§ Object transformation records:
* * * * *
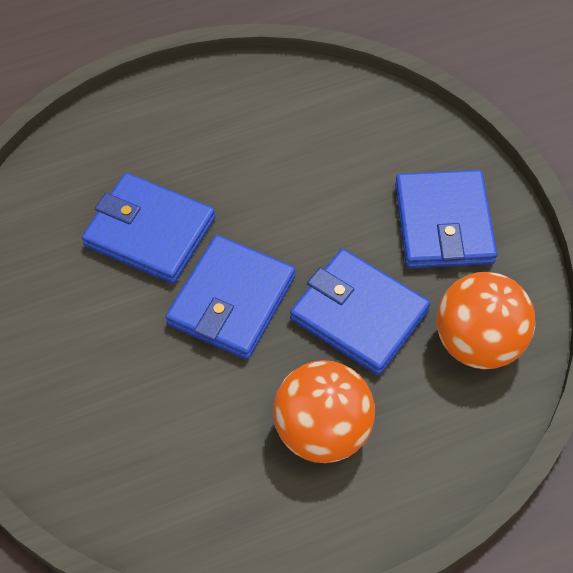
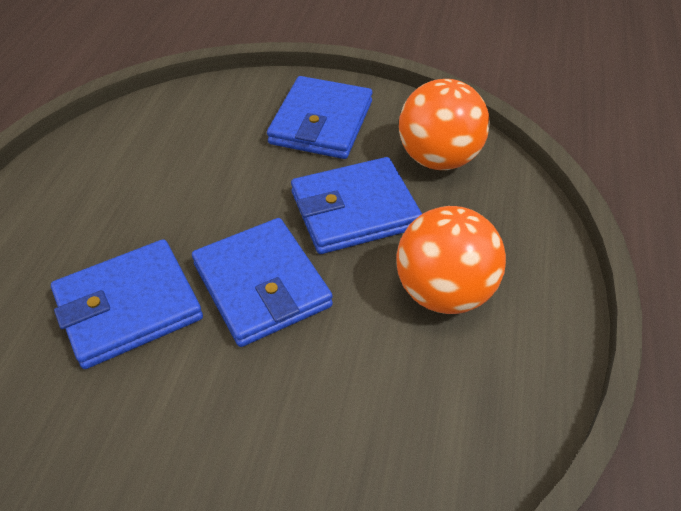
camera: 55 degrees left, 10 degrees down
blue wallet [395,170,497,268] -> blue wallet turned 75 degrees clockwise [267,76,372,159]

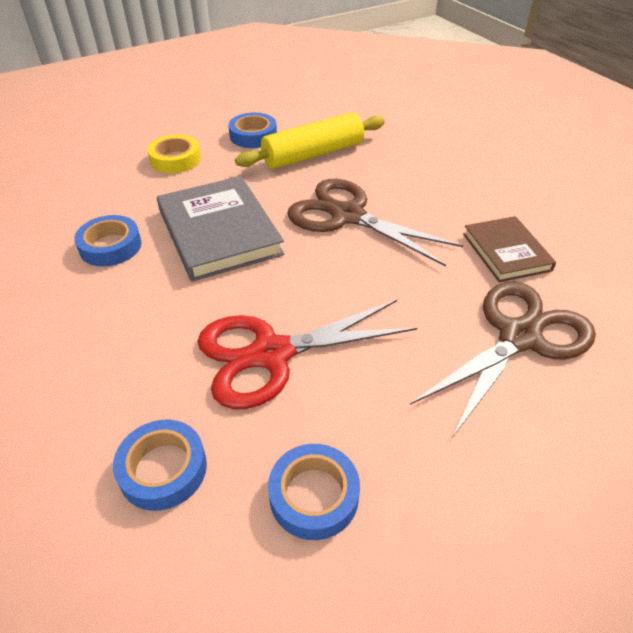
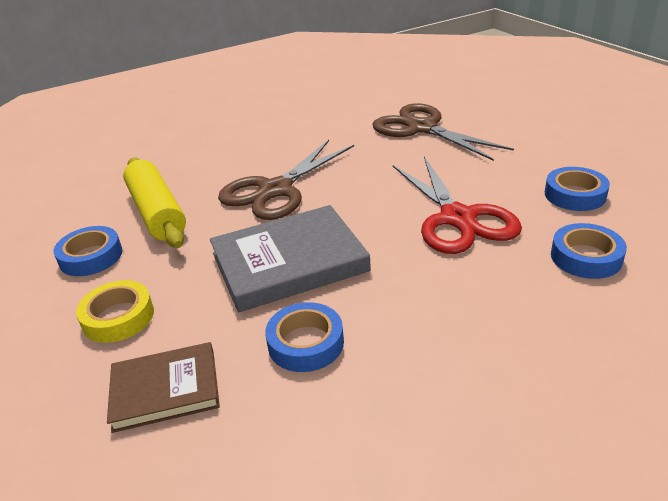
camera: 85 degrees left, 10 degrees down
brown book [463,216,556,282] -> brown book moved to [107,342,220,433]

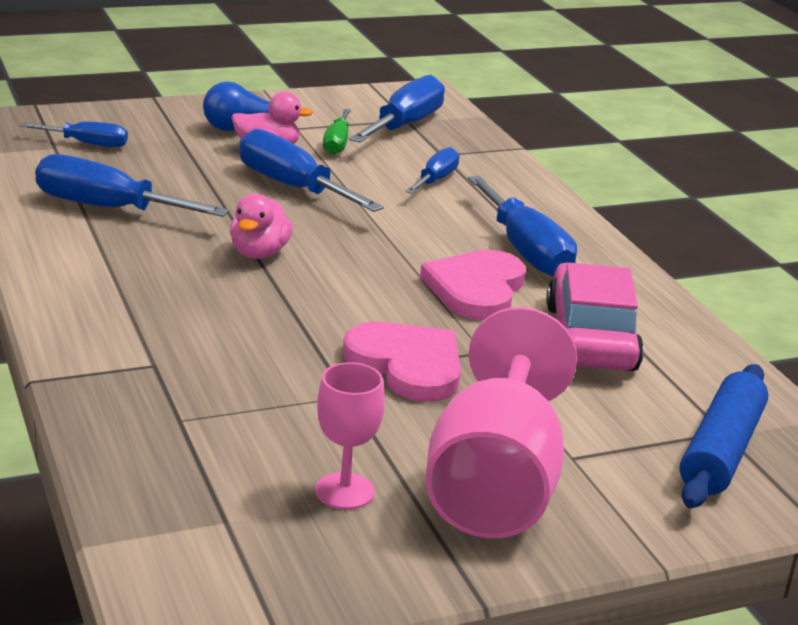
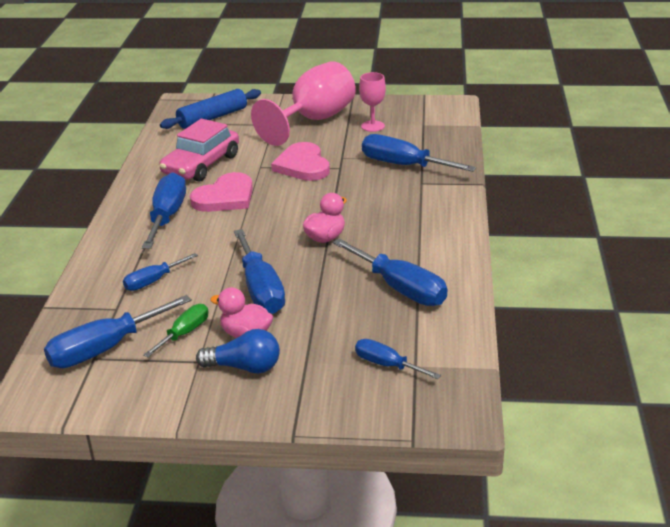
camera: 150 degrees left, 5 degrees up
none -> blue screwdriver [362,134,476,172]

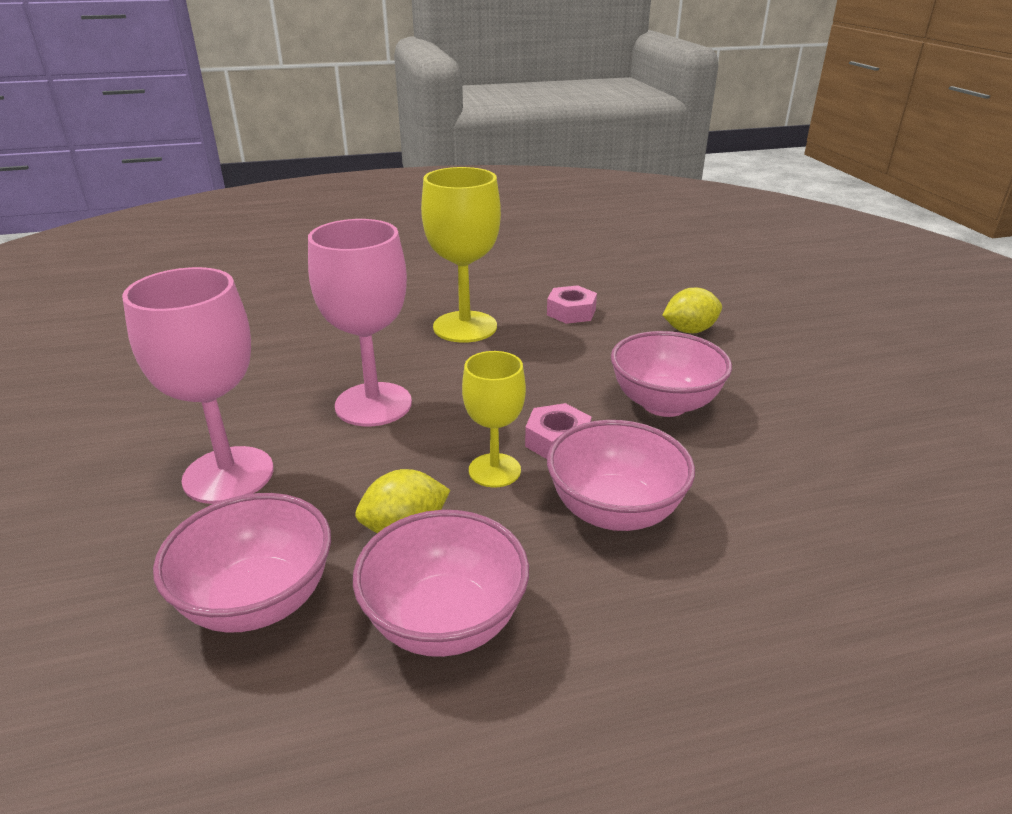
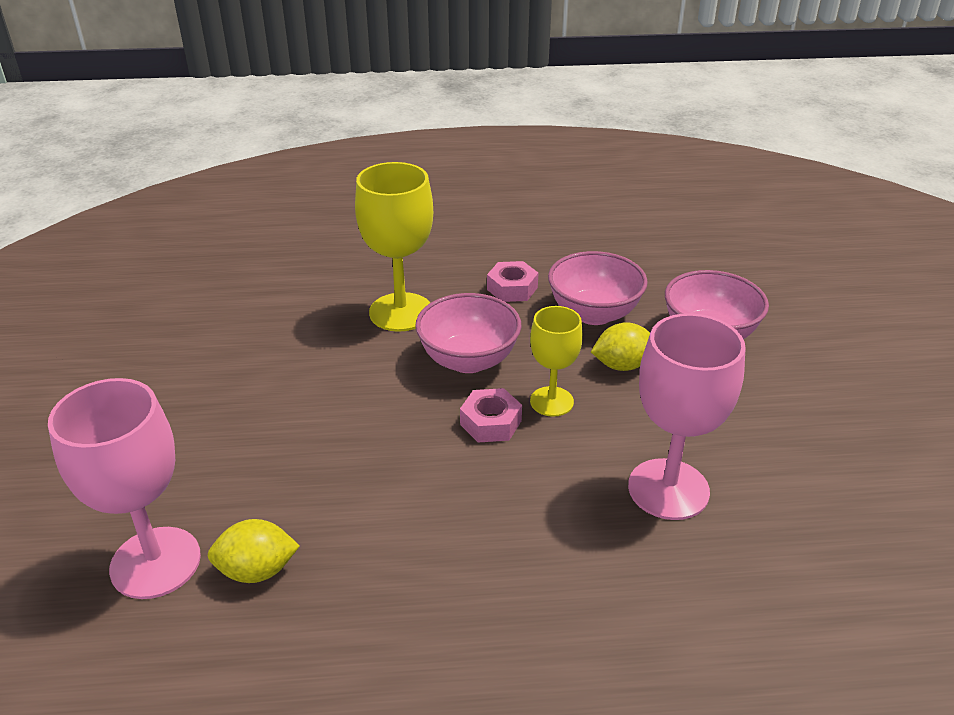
camera: 170 degrees left, 5 degrees up
pink goblet [122,267,274,504] -> pink goblet moved to [48,378,201,599]
yellow goblet [421,167,501,343] -> yellow goblet moved to [355,162,433,332]
pink nut [547,285,597,324] -> pink nut moved to [487,261,538,302]
pink bowl [611,331,732,417] -> none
* * * * *
§ Task brief: Starting from the line holding "pink nut [547,285,597,324]", restate the remaining lines of the data word for word, including the last.

§ Output for this task:
pink nut [547,285,597,324] -> pink nut moved to [487,261,538,302]
pink bowl [611,331,732,417] -> none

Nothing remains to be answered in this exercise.